About this exercise ->
The whole listing, please: repeat it exactly, with the pictures left out.

Data extracts section start

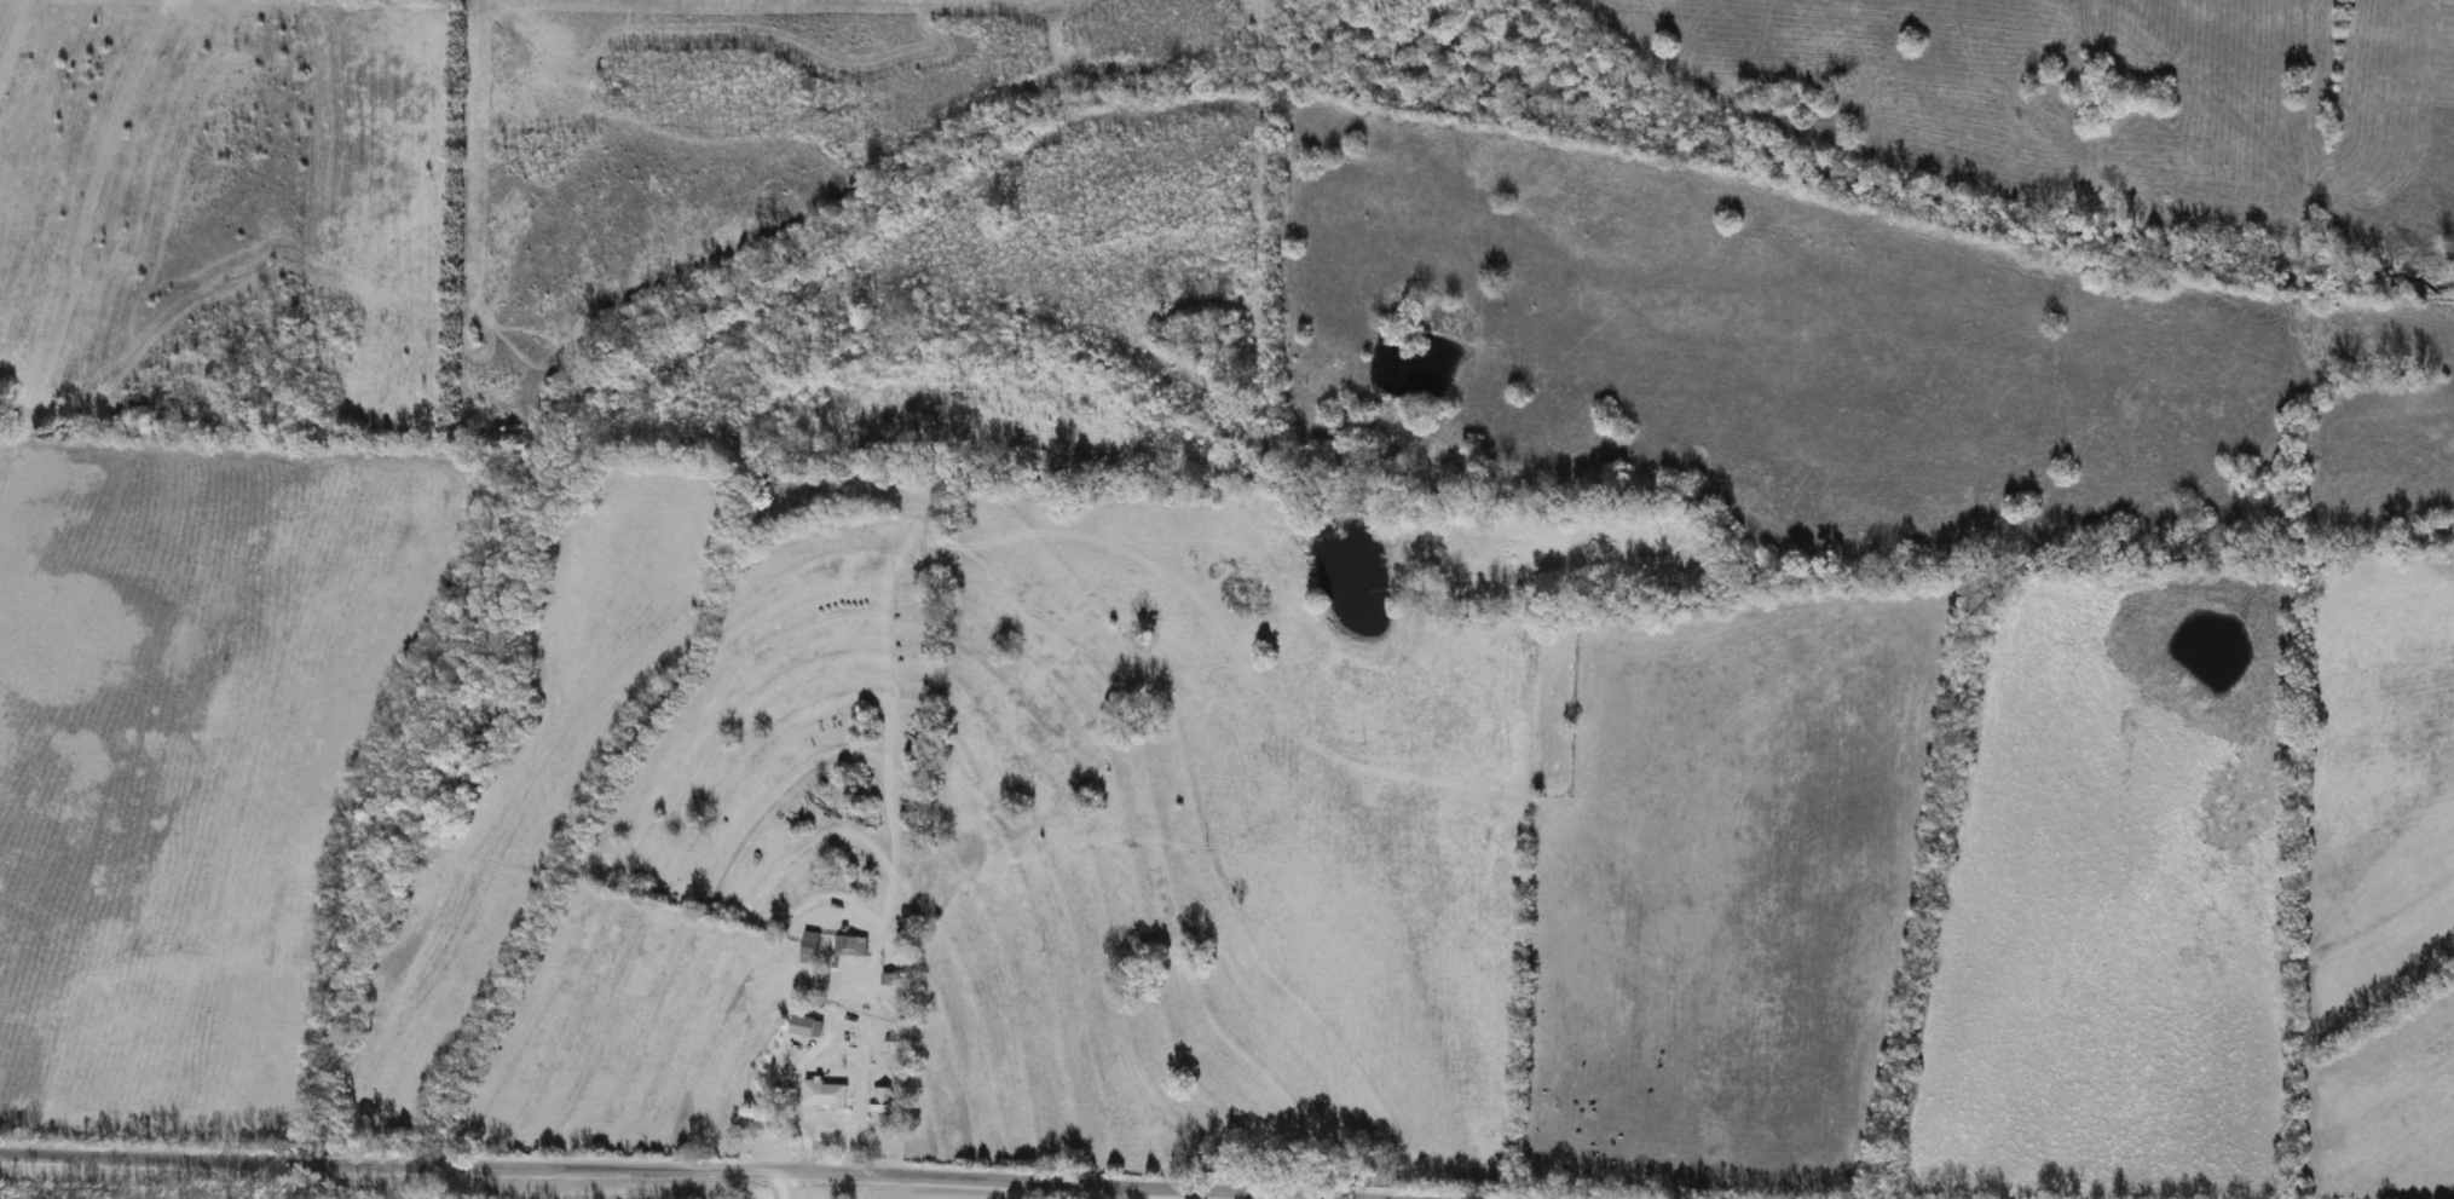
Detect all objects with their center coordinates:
building: (850, 945)
building: (810, 947)
building: (888, 978)
building: (806, 1026)
building: (825, 1093)
building: (884, 1101)
road: (707, 1169)
road: (781, 1185)
road: (1261, 1195)

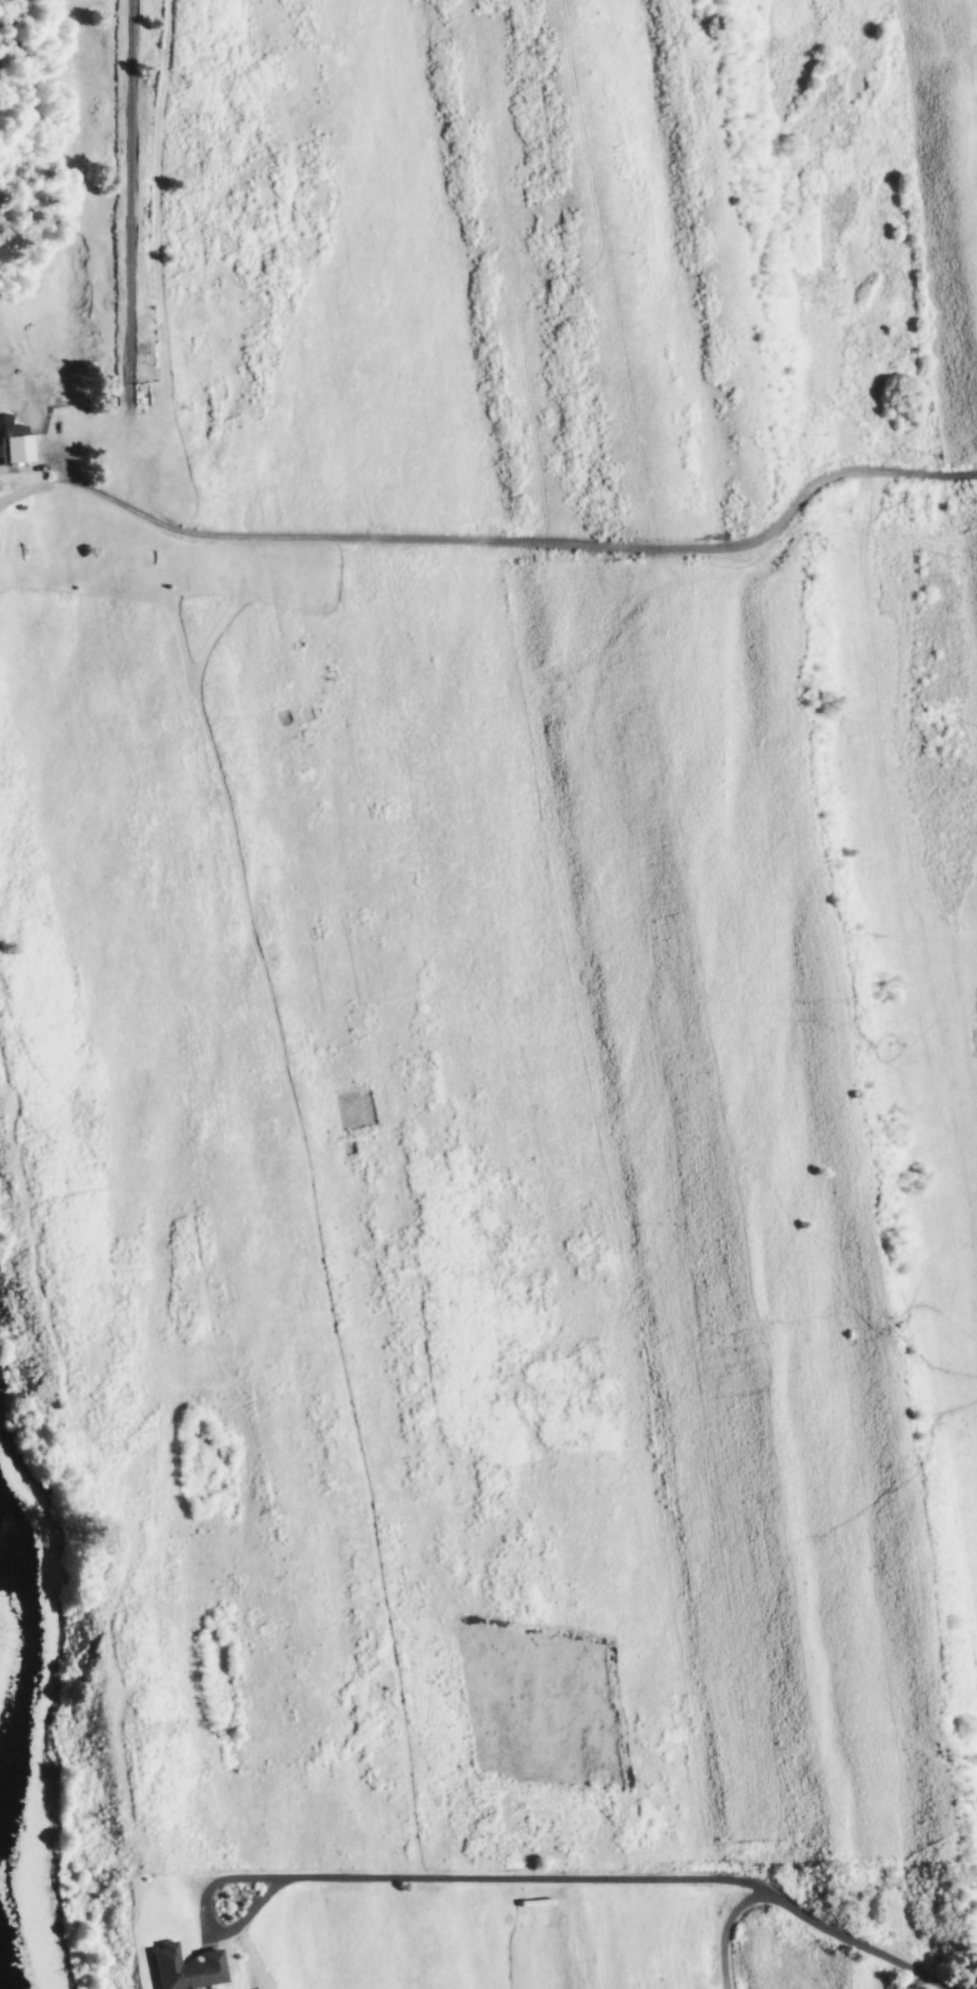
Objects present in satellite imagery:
building: (127, 398)
building: (15, 443)
road: (497, 547)
road: (422, 1878)
road: (804, 1914)
building: (182, 1968)

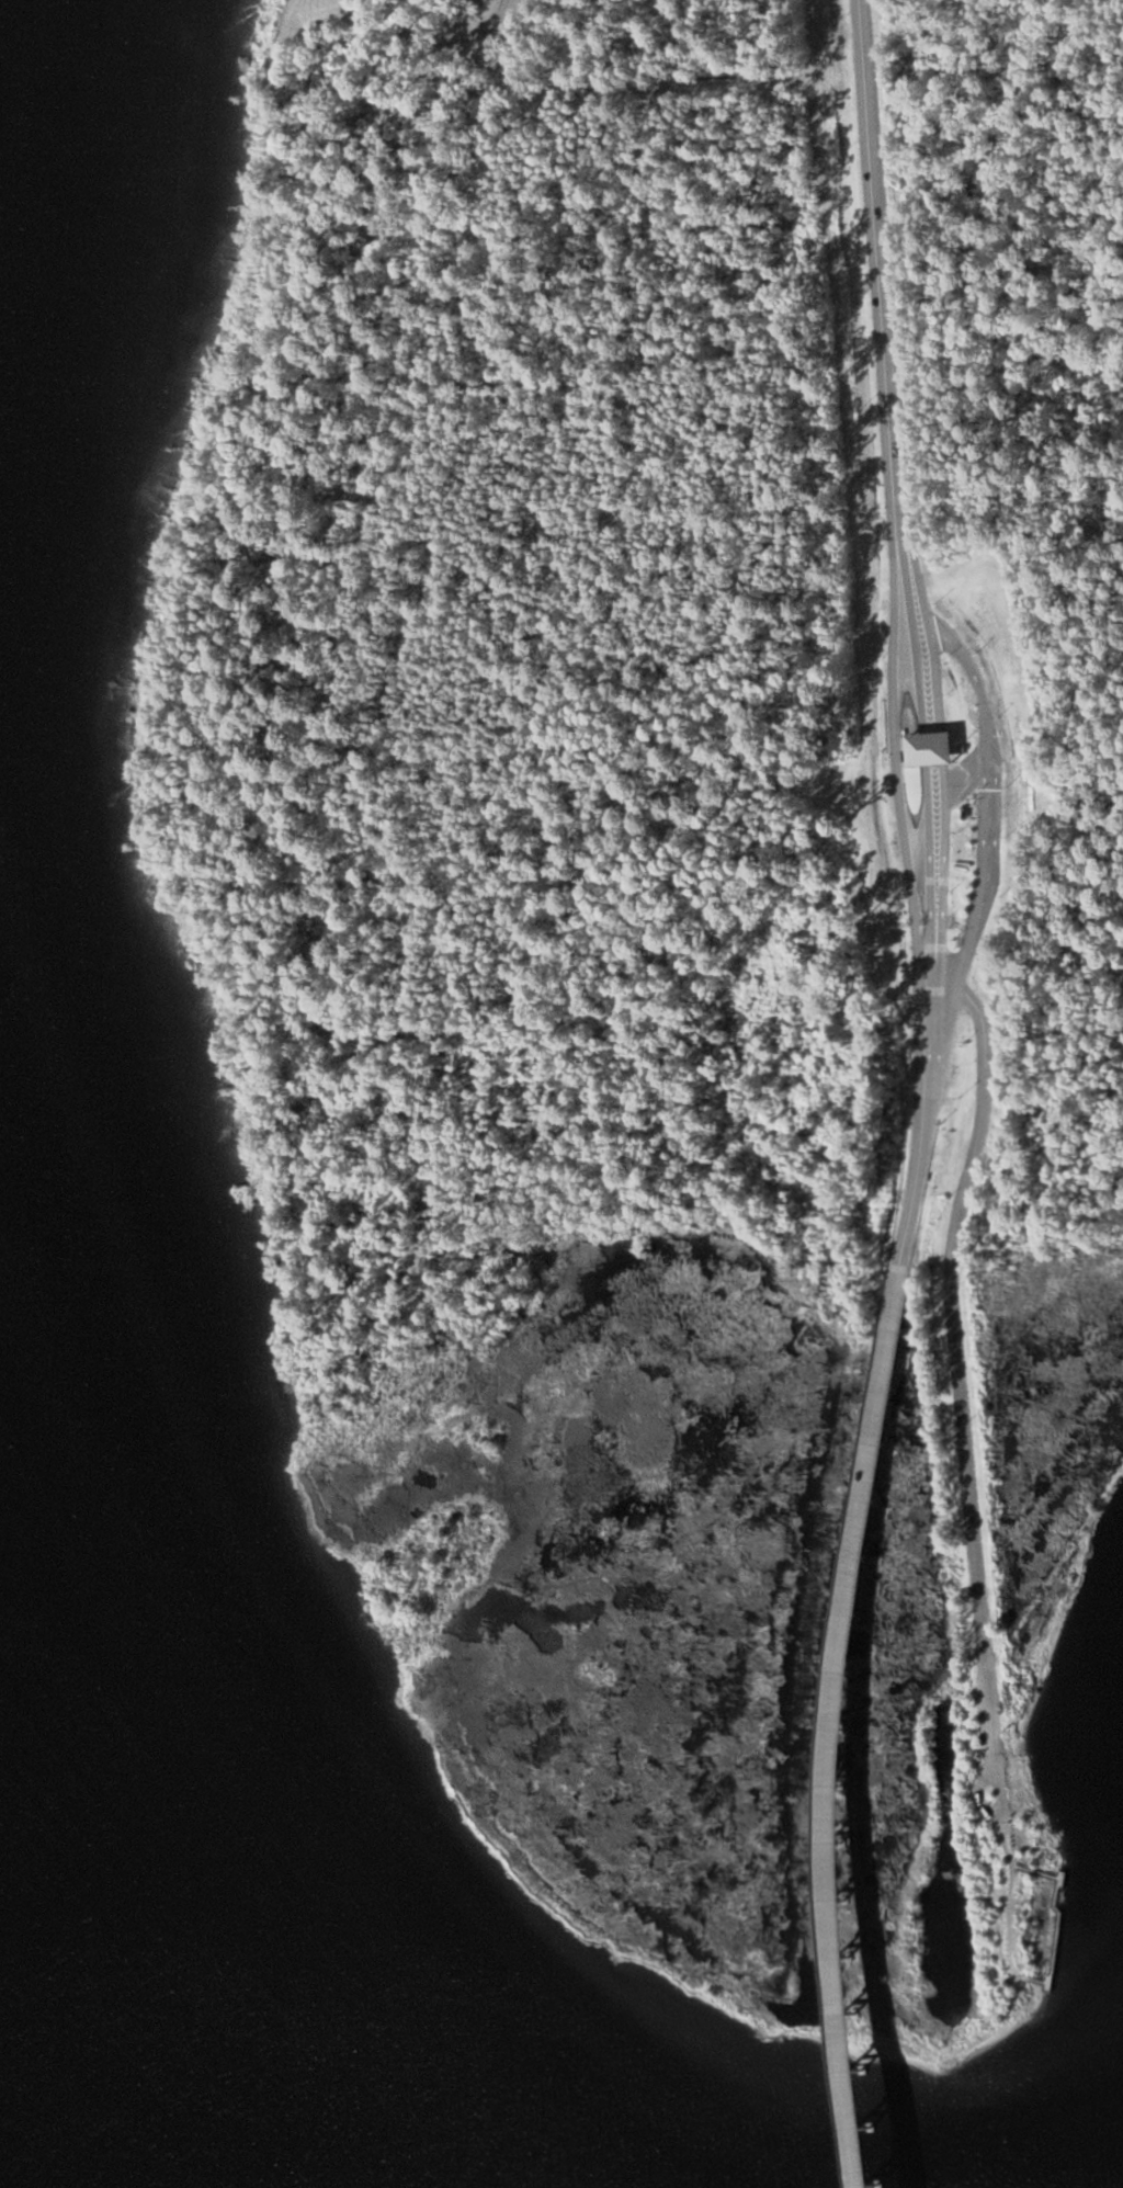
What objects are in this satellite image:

Data extracts section end

Final answer ->
Detect all objects with their center coordinates:
building: (850, 945)
building: (810, 947)
building: (888, 978)
building: (806, 1026)
building: (825, 1093)
building: (884, 1101)
road: (707, 1169)
road: (781, 1185)
road: (1261, 1195)

Objects present in satellite imagery:
building: (127, 398)
building: (15, 443)
road: (497, 547)
road: (422, 1878)
road: (804, 1914)
building: (182, 1968)

What objects are in this satellite image:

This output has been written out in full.